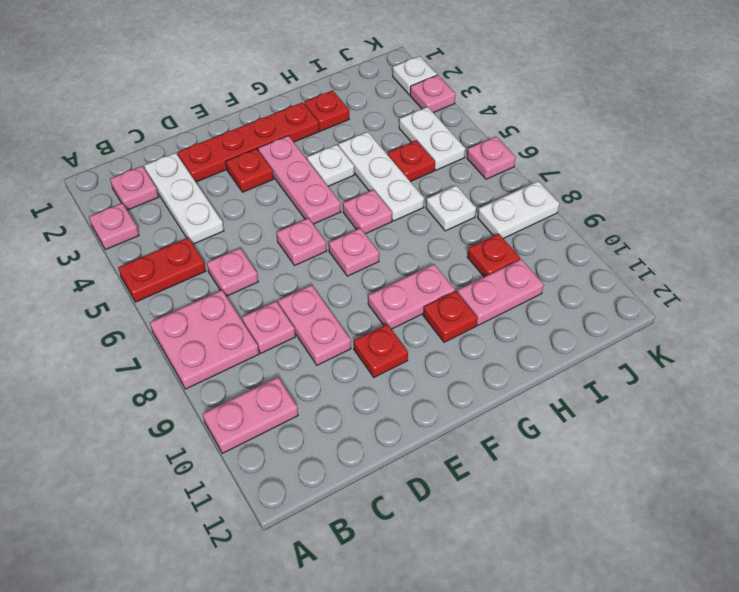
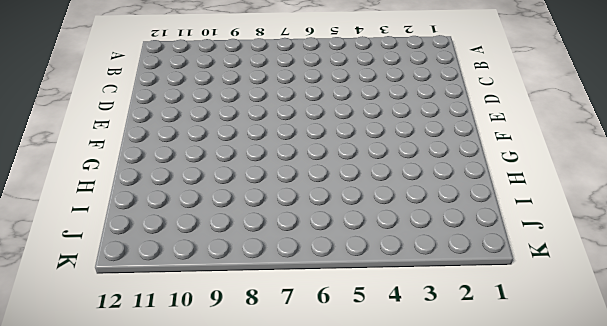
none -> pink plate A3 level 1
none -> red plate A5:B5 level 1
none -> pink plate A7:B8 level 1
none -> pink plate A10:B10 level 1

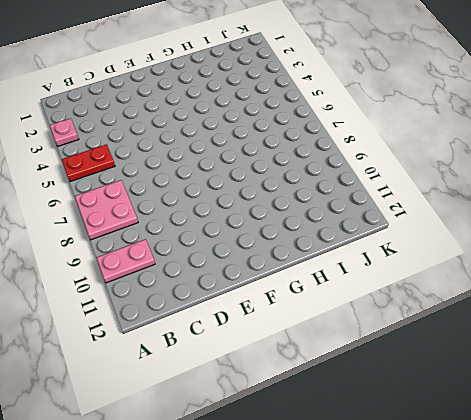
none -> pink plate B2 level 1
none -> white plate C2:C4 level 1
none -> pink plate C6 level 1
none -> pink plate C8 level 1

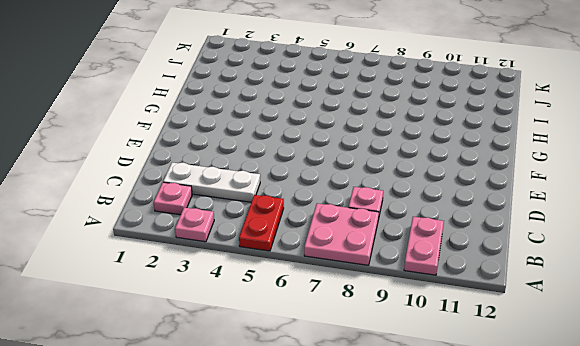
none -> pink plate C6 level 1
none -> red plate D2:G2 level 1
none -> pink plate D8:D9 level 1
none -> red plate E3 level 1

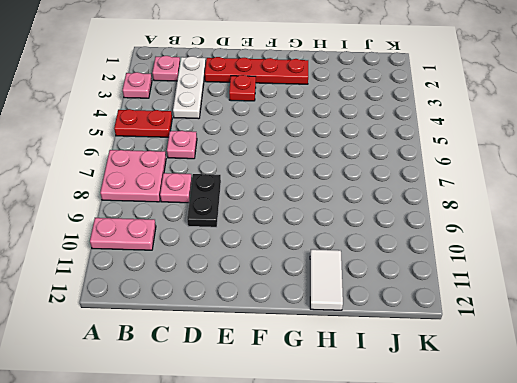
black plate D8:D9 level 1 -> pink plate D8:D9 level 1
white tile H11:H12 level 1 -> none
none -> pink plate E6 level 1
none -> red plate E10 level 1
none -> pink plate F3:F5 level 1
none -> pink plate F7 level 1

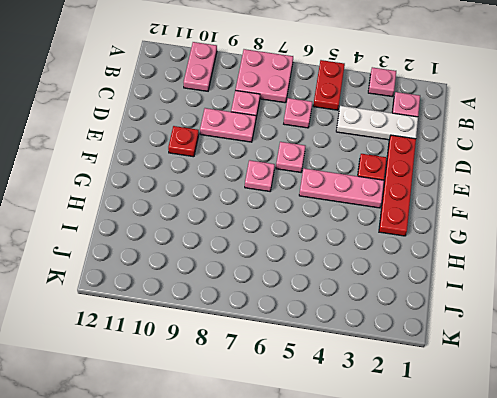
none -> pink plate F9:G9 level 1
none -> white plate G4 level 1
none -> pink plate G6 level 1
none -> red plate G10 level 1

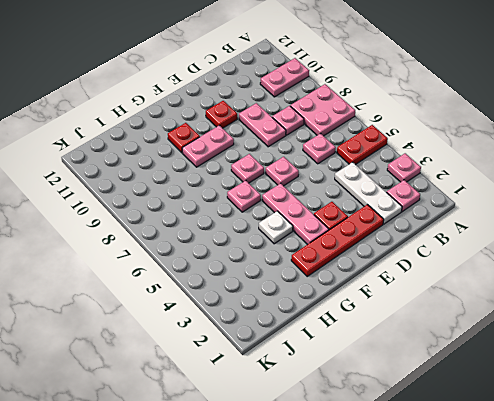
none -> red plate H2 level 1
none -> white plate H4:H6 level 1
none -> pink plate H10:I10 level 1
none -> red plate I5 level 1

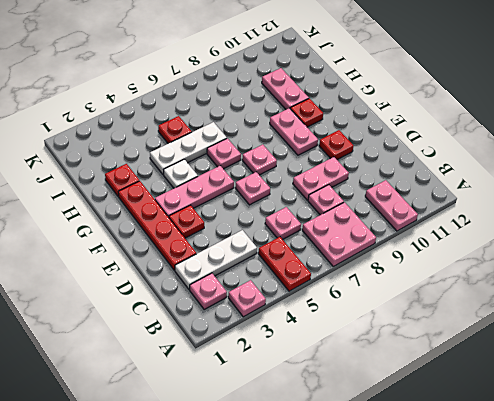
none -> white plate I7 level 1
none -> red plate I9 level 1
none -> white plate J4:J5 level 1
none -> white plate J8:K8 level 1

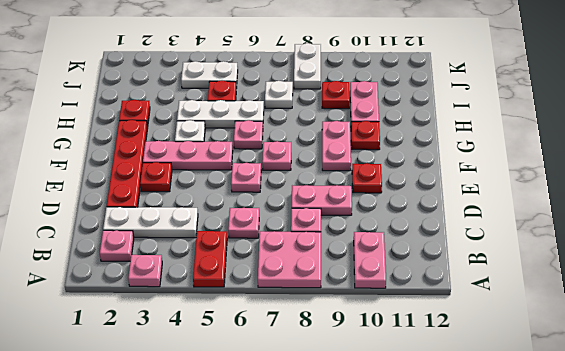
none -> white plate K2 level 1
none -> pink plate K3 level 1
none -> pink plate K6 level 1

_TASK GOAL_. The pictures in the listing above are to be dropped, and everything else reproduced exactly.

_SOLUTION TO THE EXERCISE_.
none -> pink plate A3 level 1
none -> red plate A5:B5 level 1
none -> pink plate A7:B8 level 1
none -> pink plate A10:B10 level 1

none -> pink plate B2 level 1
none -> white plate C2:C4 level 1
none -> pink plate C6 level 1
none -> pink plate C8 level 1

none -> pink plate C6 level 1
none -> red plate D2:G2 level 1
none -> pink plate D8:D9 level 1
none -> red plate E3 level 1

black plate D8:D9 level 1 -> pink plate D8:D9 level 1
white tile H11:H12 level 1 -> none
none -> pink plate E6 level 1
none -> red plate E10 level 1
none -> pink plate F3:F5 level 1
none -> pink plate F7 level 1

none -> pink plate F9:G9 level 1
none -> white plate G4 level 1
none -> pink plate G6 level 1
none -> red plate G10 level 1

none -> red plate H2 level 1
none -> white plate H4:H6 level 1
none -> pink plate H10:I10 level 1
none -> red plate I5 level 1

none -> white plate I7 level 1
none -> red plate I9 level 1
none -> white plate J4:J5 level 1
none -> white plate J8:K8 level 1

none -> white plate K2 level 1
none -> pink plate K3 level 1
none -> pink plate K6 level 1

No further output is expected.